→ Object change descriptions:
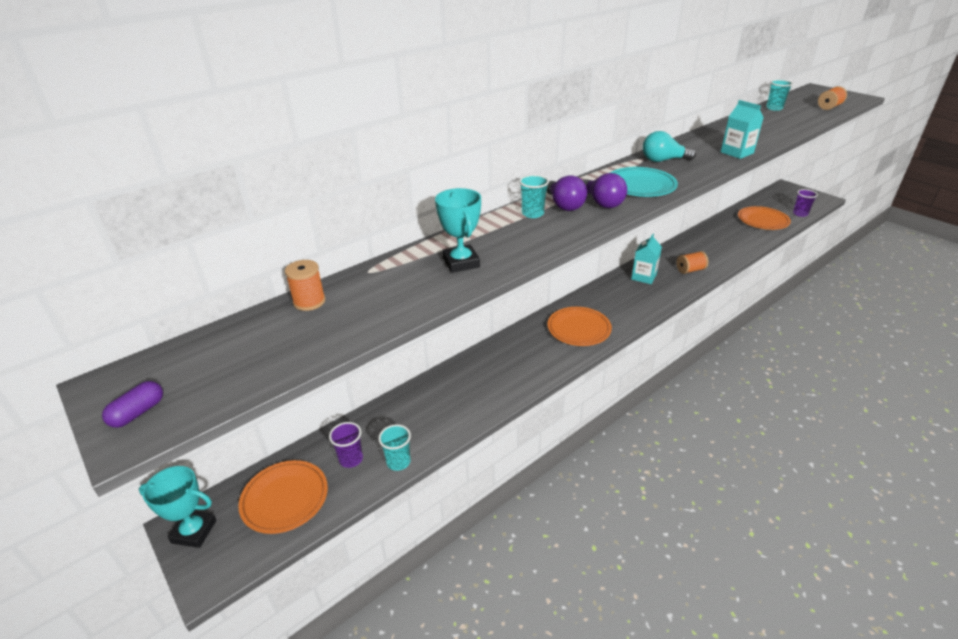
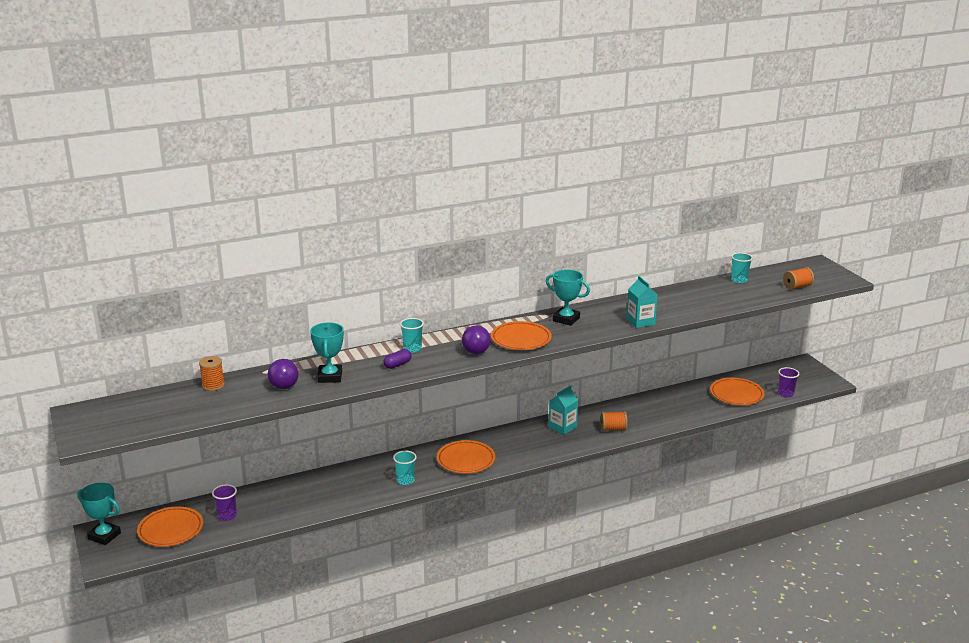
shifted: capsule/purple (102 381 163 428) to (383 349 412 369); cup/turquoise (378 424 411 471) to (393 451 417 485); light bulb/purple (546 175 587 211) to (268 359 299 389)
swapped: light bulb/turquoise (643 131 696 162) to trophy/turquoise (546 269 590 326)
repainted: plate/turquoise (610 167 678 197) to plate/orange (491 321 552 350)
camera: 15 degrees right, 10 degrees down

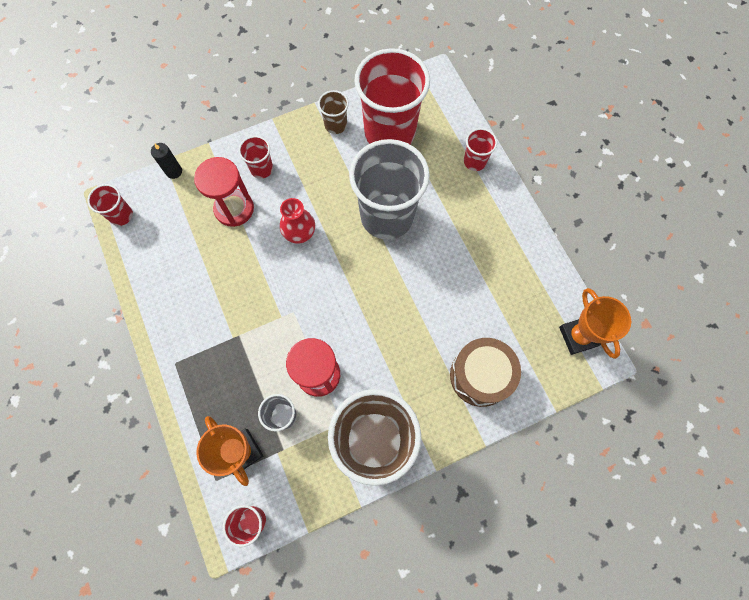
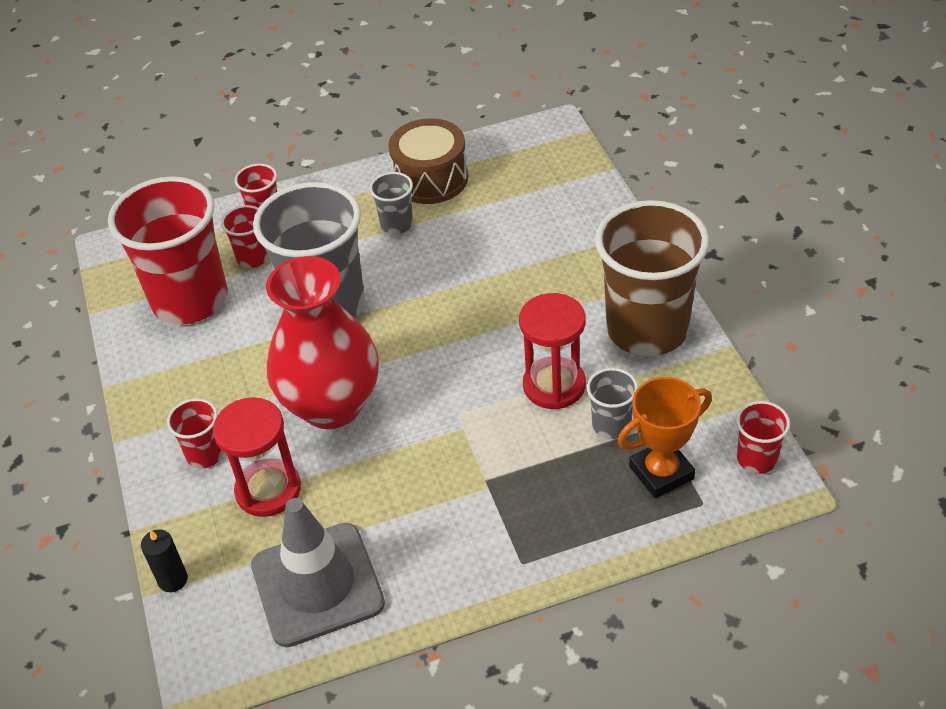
gone: cup/brown (318 90 349 134); trophy/orange (559 288 631 359)
new: traffic cone/grey (251 498 385 647); cup/grey (370 172 413 234)
shifted: cup/red (87 184 133 226) to (221 205 269 268); drum/brown (450 338 521 407) to (388 118 468 204)
scaled: vase/red (280 198 315 244) = (266 256 379 429) x2.03
camera: 80 degrees left, 25 degrees down

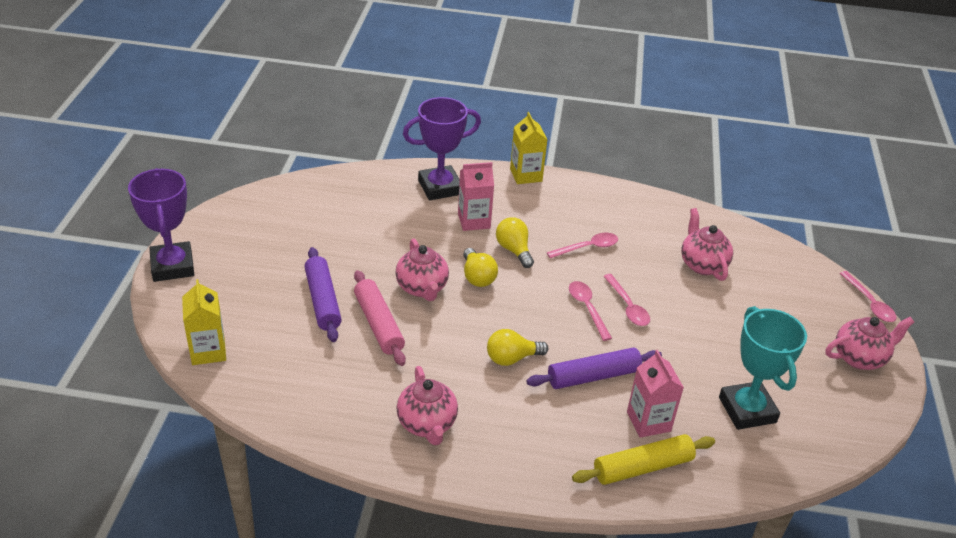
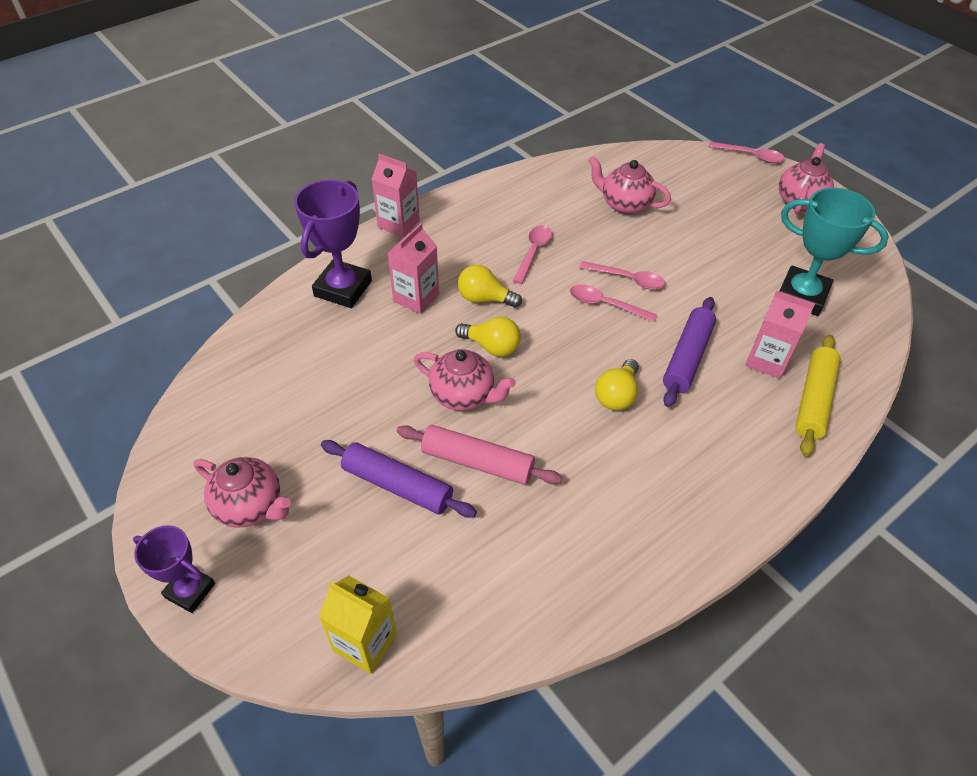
shifted: teapot/pink (397 366 458 445) to (194 457 291 528)
repainted: carton/yellow (510 112 548 184) to carton/pink (372 154 420 237)
scaled: trophy/purple (128 168 194 282) = (133 525 215 613) x0.62
camera: 45 degrees left, 10 degrees up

→ Assignment: Verbatim output of every entry above is required, though pictures are to be left out.

→ Written answer:
shifted: capsule/purple (102 381 163 428) to (383 349 412 369); cup/turquoise (378 424 411 471) to (393 451 417 485); light bulb/purple (546 175 587 211) to (268 359 299 389)
swapped: light bulb/turquoise (643 131 696 162) to trophy/turquoise (546 269 590 326)
repainted: plate/turquoise (610 167 678 197) to plate/orange (491 321 552 350)
camera: 15 degrees right, 10 degrees down

gone: cup/brown (318 90 349 134); trophy/orange (559 288 631 359)
new: traffic cone/grey (251 498 385 647); cup/grey (370 172 413 234)
shifted: cup/red (87 184 133 226) to (221 205 269 268); drum/brown (450 338 521 407) to (388 118 468 204)
scaled: vase/red (280 198 315 244) = (266 256 379 429) x2.03
camera: 80 degrees left, 25 degrees down

shifted: teapot/pink (397 366 458 445) to (194 457 291 528)
repainted: carton/yellow (510 112 548 184) to carton/pink (372 154 420 237)
scaled: trophy/purple (128 168 194 282) = (133 525 215 613) x0.62
camera: 45 degrees left, 10 degrees up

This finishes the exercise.